» Work to be completed: The records are set out below this line. Return exactly the lines from the one containing "U10: XNOR (in" through the last, and exclude the pictures.
|---|
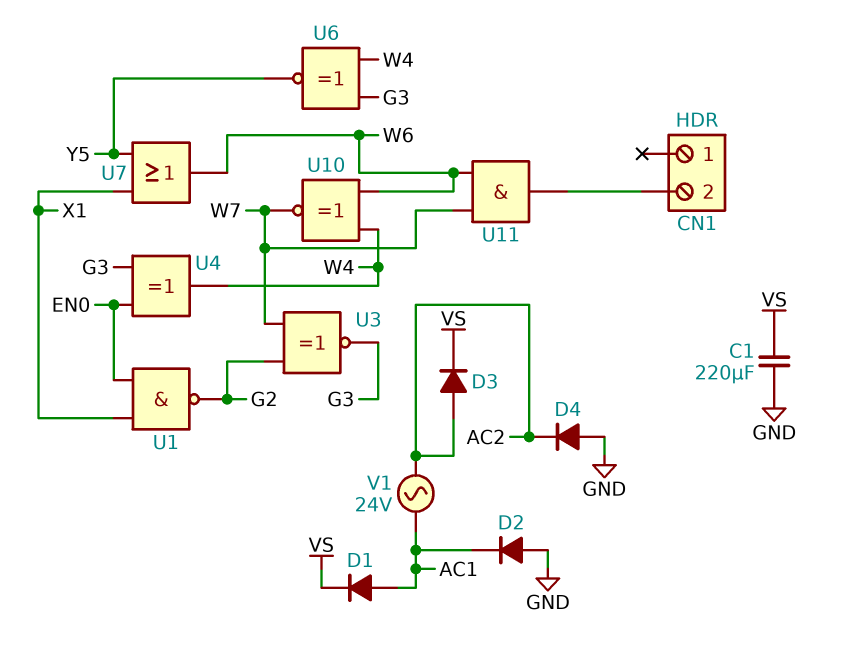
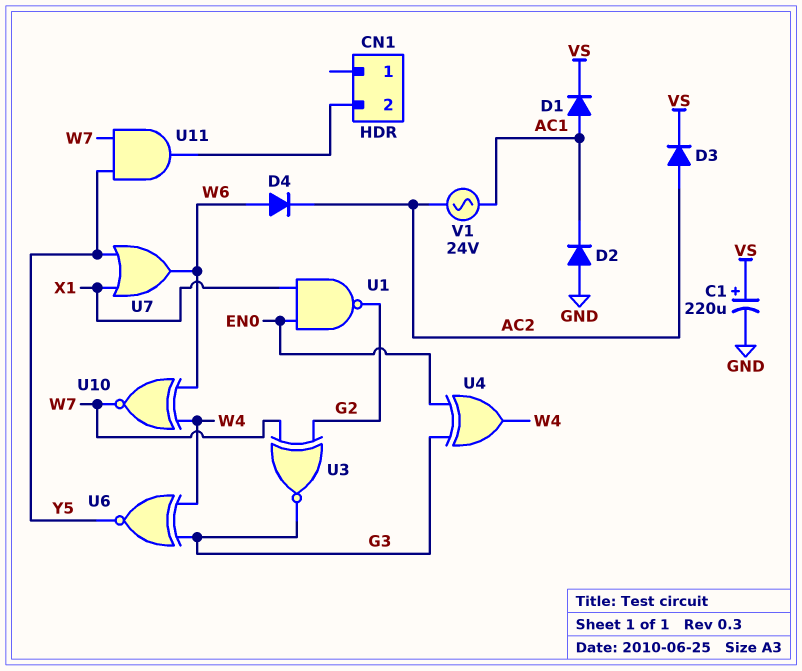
C1: 220uF (GND, VS) -> 220uF (plus VS, minus GND)
D4: diode (A GND, K AC2) -> diode (A W6, K AC2)
U11: AND (in W6, in W7, out CN1/2) -> AND (in W7, in Y5, out CN1/2)

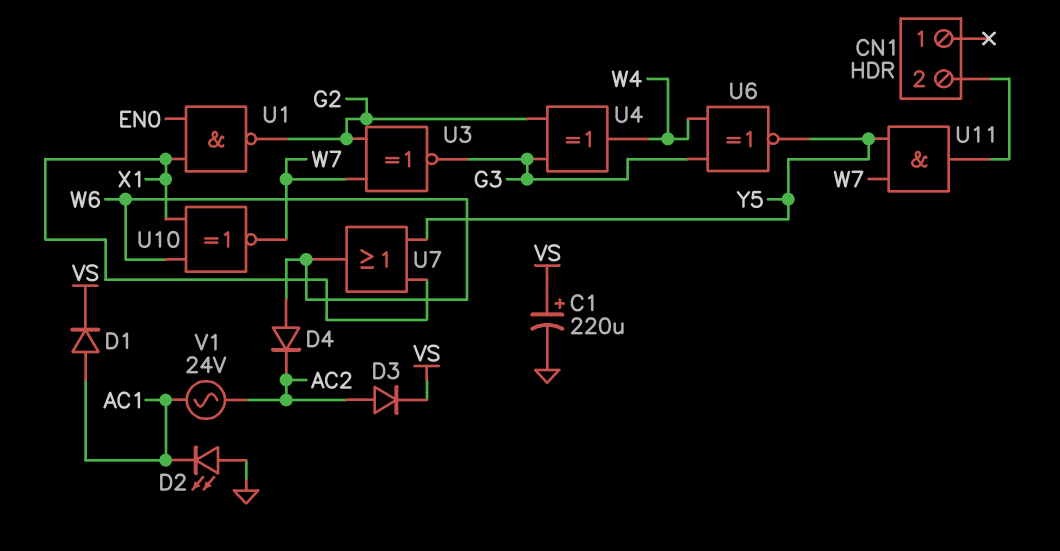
D2: diode (A GND, K AC1) -> LED (A GND, K AC1)
U4: XOR (in EN0, in G3, out W4) -> XOR (in G2, in G3, out W4)
U10: XNOR (in W4, in W6, out W7) -> XNOR (in W6, in X1, out W7)

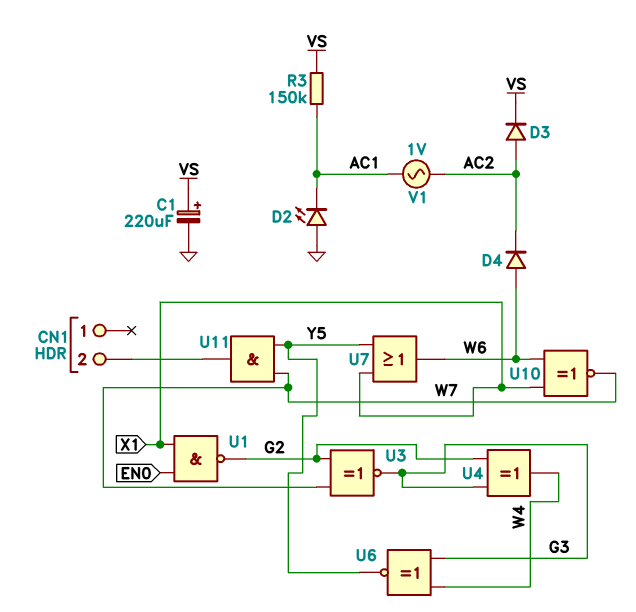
D1: diode (A AC1, K VS) -> none
R3: none -> 150k (AC1, VS)
V1: AC 24V (AC1, AC2) -> AC 1V (AC1, AC2)

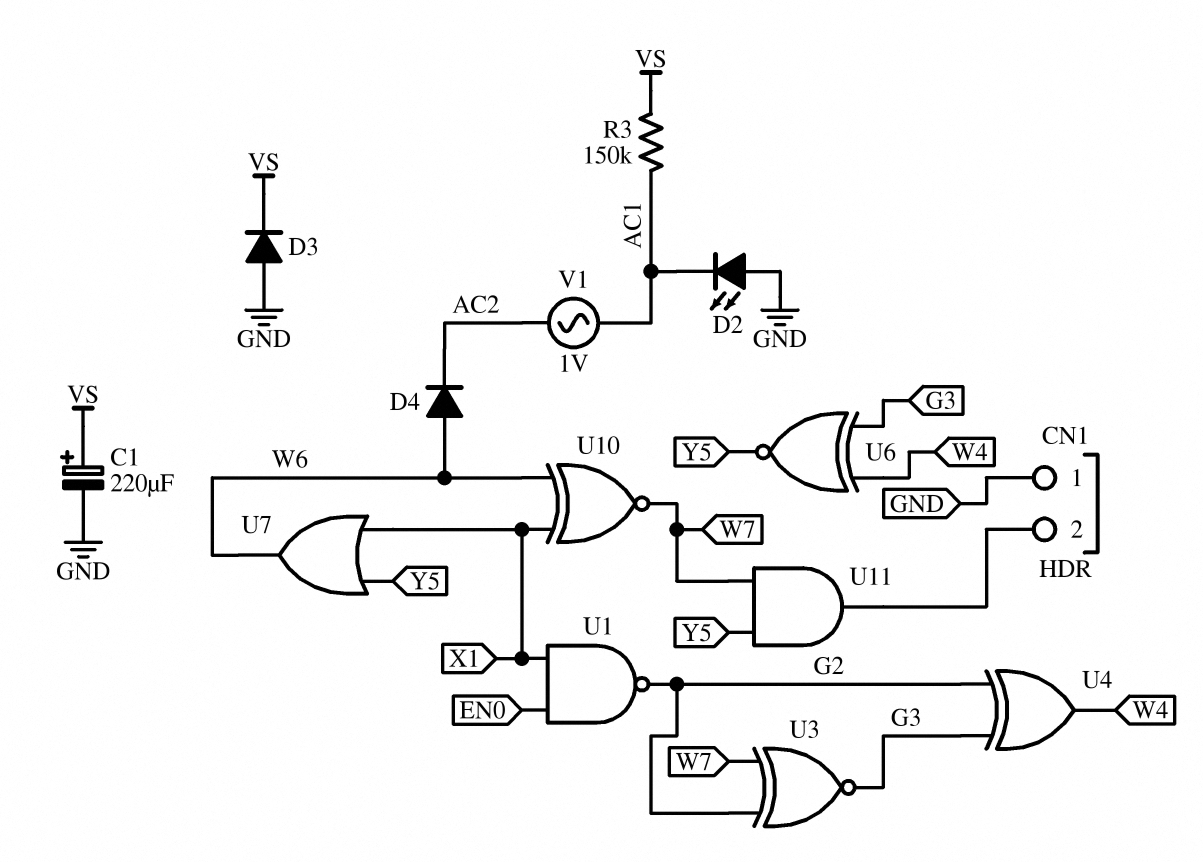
CN1 pin 1: none -> GND
D3: diode (A AC2, K VS) -> diode (A GND, K VS)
|---|
» Expected answer:
U10: XNOR (in W4, in W6, out W7) -> XNOR (in W6, in X1, out W7)

D1: diode (A AC1, K VS) -> none
R3: none -> 150k (AC1, VS)
V1: AC 24V (AC1, AC2) -> AC 1V (AC1, AC2)

CN1 pin 1: none -> GND
D3: diode (A AC2, K VS) -> diode (A GND, K VS)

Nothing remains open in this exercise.